== Exercise materials

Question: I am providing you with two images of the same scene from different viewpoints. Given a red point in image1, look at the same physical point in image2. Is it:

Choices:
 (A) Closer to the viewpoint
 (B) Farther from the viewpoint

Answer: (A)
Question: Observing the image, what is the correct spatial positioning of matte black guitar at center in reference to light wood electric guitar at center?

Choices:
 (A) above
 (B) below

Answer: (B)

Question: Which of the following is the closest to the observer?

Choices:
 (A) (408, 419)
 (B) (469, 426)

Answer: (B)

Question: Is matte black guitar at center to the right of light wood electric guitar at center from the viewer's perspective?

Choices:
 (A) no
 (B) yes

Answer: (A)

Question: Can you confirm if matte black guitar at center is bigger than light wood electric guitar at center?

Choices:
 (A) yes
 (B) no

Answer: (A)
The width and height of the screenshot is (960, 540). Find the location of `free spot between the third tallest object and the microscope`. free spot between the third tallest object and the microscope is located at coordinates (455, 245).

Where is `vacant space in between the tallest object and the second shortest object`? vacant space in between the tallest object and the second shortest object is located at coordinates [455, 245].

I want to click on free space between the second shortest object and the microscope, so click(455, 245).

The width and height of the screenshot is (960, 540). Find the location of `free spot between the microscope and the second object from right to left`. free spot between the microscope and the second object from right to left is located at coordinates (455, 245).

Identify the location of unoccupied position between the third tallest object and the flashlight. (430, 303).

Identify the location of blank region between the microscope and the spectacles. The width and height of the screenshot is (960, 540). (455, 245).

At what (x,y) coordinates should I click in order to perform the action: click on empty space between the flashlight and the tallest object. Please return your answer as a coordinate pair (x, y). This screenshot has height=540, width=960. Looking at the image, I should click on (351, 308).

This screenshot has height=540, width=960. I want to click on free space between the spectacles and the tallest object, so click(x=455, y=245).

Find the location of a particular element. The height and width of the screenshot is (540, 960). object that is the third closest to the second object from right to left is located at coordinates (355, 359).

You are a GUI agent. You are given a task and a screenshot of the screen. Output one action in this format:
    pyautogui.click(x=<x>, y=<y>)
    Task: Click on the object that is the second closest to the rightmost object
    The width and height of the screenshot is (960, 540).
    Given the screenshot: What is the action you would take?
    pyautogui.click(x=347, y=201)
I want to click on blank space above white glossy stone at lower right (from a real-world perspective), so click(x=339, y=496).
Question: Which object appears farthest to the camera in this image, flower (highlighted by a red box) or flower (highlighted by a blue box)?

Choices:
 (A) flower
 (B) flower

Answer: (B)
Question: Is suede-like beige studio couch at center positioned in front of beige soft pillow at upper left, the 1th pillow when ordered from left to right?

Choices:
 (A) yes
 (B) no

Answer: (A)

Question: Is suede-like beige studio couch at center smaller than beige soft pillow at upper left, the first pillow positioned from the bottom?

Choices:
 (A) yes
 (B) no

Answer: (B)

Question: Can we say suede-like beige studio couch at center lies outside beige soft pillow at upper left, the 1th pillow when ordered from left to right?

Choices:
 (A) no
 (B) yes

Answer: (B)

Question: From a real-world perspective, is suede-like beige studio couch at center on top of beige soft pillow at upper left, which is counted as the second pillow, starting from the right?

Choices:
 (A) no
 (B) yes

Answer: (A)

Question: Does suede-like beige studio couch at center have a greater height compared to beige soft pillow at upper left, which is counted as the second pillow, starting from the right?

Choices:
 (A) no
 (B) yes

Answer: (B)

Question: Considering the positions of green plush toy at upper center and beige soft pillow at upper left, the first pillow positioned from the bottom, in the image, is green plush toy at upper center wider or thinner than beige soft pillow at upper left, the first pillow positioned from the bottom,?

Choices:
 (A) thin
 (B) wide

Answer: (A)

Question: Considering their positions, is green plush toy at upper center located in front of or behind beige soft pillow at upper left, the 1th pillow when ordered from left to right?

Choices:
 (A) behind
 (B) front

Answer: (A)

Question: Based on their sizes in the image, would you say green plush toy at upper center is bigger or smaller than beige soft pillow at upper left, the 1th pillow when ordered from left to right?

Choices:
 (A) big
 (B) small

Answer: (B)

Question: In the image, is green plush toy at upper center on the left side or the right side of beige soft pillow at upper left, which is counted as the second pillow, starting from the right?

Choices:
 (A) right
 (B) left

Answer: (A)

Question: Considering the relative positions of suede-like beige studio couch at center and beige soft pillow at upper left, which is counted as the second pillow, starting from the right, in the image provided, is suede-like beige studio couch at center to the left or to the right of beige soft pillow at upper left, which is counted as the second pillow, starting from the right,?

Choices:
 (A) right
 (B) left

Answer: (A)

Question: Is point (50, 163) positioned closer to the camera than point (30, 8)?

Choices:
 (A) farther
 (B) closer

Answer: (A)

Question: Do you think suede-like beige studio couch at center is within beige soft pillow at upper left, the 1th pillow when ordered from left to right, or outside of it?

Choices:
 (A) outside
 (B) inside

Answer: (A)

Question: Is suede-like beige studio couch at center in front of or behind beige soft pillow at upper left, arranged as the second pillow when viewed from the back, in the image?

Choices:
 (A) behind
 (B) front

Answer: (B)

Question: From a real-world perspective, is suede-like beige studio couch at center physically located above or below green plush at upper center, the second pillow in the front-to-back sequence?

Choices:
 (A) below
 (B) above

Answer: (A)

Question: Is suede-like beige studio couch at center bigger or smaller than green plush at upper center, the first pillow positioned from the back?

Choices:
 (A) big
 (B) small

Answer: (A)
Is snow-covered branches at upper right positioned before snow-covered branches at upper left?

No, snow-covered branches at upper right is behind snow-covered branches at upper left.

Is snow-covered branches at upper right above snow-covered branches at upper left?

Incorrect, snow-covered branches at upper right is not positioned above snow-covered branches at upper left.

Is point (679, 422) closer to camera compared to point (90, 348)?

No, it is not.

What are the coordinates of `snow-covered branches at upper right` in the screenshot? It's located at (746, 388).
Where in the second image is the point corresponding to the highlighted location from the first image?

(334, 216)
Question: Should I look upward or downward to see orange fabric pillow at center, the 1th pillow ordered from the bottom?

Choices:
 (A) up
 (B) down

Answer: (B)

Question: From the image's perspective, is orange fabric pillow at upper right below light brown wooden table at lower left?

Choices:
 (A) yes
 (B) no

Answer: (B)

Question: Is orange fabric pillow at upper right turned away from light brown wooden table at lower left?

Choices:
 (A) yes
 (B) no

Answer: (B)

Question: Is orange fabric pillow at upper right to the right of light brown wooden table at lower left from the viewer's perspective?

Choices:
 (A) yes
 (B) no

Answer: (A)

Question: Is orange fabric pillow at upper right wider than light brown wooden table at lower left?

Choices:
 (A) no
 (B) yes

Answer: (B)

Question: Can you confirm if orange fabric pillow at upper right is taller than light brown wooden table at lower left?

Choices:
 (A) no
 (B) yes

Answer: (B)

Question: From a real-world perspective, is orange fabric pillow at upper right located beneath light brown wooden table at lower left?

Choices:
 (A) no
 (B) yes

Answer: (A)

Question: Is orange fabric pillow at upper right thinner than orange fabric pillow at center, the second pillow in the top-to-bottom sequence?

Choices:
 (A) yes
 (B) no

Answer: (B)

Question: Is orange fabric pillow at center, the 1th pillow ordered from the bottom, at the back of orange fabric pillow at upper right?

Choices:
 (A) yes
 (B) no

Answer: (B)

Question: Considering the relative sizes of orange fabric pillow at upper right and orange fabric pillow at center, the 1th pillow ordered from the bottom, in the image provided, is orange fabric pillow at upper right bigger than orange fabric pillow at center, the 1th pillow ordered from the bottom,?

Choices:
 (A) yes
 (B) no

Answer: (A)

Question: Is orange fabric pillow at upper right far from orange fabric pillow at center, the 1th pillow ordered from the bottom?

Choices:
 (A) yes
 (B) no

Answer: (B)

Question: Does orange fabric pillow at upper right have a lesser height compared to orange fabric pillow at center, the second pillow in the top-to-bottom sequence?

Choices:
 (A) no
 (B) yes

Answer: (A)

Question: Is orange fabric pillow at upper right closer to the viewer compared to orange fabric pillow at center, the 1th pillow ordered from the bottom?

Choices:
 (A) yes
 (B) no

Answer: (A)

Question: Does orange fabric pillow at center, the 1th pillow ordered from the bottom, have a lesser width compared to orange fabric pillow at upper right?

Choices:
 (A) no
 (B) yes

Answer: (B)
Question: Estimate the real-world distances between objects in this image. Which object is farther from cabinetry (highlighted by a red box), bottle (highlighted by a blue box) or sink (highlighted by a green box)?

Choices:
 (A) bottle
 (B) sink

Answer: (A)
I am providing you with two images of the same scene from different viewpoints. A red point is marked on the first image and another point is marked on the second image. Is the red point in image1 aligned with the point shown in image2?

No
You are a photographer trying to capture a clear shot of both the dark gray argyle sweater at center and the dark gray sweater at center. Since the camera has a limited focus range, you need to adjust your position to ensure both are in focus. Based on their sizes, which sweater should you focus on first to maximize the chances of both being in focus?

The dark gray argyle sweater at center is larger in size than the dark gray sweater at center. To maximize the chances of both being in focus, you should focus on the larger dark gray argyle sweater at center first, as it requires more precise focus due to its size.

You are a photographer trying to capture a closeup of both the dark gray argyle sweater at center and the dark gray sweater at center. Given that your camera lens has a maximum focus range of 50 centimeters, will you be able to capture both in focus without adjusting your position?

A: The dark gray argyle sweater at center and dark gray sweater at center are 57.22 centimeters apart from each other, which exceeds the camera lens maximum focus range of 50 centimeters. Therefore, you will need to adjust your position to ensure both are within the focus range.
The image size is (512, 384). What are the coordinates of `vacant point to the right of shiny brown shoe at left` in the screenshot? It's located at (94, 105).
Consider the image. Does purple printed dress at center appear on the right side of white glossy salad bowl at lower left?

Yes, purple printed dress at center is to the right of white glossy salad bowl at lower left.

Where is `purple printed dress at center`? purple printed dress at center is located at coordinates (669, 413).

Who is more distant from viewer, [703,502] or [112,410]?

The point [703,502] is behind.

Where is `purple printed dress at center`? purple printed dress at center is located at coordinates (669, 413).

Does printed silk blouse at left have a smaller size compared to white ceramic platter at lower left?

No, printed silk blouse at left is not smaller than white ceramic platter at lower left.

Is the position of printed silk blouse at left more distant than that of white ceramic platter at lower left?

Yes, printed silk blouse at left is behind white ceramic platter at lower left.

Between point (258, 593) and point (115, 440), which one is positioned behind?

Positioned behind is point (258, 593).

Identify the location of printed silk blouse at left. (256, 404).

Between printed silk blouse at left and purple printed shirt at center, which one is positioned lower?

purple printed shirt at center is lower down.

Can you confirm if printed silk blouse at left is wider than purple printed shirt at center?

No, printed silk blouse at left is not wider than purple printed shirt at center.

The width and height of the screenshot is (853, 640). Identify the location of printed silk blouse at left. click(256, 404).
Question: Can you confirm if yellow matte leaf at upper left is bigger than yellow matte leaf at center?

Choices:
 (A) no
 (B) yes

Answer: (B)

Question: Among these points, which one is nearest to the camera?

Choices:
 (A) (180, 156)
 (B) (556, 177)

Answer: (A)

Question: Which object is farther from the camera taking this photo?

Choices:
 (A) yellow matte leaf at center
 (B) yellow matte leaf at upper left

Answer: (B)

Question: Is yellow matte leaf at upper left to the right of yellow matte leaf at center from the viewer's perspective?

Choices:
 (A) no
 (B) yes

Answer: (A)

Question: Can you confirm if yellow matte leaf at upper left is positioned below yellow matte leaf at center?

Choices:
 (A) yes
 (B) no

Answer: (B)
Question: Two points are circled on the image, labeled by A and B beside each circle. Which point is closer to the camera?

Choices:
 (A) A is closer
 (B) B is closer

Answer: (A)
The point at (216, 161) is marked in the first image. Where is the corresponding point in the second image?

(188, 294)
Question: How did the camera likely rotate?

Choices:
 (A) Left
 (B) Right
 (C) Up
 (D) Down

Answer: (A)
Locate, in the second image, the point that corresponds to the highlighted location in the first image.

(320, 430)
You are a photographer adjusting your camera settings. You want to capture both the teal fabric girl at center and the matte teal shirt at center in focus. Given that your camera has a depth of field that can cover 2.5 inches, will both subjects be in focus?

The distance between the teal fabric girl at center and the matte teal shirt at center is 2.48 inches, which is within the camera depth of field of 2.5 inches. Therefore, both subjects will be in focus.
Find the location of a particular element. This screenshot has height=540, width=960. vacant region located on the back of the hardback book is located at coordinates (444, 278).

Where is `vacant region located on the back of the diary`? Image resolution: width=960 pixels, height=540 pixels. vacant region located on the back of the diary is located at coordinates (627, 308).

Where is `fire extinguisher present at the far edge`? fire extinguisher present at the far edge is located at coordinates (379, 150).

====

Brief:
Write out the material above word for word, from its first line through the line that contains "I want to click on free space between the second".

Answer to the problem:
Question: I am providing you with two images of the same scene from different viewpoints. Given a red point in image1, look at the same physical point in image2. Is it:

Choices:
 (A) Closer to the viewpoint
 (B) Farther from the viewpoint

Answer: (A)
Question: Observing the image, what is the correct spatial positioning of matte black guitar at center in reference to light wood electric guitar at center?

Choices:
 (A) above
 (B) below

Answer: (B)

Question: Which of the following is the closest to the observer?

Choices:
 (A) (408, 419)
 (B) (469, 426)

Answer: (B)

Question: Is matte black guitar at center to the right of light wood electric guitar at center from the viewer's perspective?

Choices:
 (A) no
 (B) yes

Answer: (A)

Question: Can you confirm if matte black guitar at center is bigger than light wood electric guitar at center?

Choices:
 (A) yes
 (B) no

Answer: (A)
The width and height of the screenshot is (960, 540). Find the location of `free spot between the third tallest object and the microscope`. free spot between the third tallest object and the microscope is located at coordinates (455, 245).

Where is `vacant space in between the tallest object and the second shortest object`? vacant space in between the tallest object and the second shortest object is located at coordinates [455, 245].

I want to click on free space between the second shortest object and the microscope, so click(455, 245).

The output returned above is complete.